=== EXERCISE ===
Select the lines below containing the word "diode".

=== SUPPLIED MATERIAL ===

[Start of section]

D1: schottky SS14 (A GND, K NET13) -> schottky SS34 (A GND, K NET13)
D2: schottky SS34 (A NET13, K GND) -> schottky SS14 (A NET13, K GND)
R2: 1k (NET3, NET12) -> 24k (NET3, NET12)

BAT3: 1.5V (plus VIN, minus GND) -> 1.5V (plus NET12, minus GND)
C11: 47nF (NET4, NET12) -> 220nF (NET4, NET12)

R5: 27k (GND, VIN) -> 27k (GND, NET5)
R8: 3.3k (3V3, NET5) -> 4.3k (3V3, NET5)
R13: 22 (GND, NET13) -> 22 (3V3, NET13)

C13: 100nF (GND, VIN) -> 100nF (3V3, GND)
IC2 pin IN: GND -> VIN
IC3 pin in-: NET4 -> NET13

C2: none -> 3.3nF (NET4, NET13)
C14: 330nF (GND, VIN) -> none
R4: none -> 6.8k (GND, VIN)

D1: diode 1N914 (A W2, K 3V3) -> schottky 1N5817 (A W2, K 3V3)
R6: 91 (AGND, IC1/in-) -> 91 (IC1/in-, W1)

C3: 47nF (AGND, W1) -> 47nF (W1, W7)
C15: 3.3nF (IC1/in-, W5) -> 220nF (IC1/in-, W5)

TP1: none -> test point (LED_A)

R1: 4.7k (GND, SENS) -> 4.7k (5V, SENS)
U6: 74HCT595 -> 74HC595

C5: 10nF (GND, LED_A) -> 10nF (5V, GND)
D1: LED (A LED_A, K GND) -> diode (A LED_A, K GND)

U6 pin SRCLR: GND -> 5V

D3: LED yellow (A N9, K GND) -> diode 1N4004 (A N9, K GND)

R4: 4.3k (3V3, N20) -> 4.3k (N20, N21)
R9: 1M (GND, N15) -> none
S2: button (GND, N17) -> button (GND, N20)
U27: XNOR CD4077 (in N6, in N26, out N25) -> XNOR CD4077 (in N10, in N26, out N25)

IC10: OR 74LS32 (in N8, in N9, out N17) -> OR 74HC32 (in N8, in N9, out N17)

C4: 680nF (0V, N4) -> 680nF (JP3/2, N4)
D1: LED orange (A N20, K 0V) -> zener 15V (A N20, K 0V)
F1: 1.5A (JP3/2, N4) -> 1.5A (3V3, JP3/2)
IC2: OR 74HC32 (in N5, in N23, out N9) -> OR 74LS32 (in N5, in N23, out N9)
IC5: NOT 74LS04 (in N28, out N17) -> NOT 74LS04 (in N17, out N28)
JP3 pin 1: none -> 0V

[End of section]

=== YOUR SOLUTION ===
D1: diode 1N914 (A W2, K 3V3) -> schottky 1N5817 (A W2, K 3V3)
D1: LED (A LED_A, K GND) -> diode (A LED_A, K GND)
D3: LED yellow (A N9, K GND) -> diode 1N4004 (A N9, K GND)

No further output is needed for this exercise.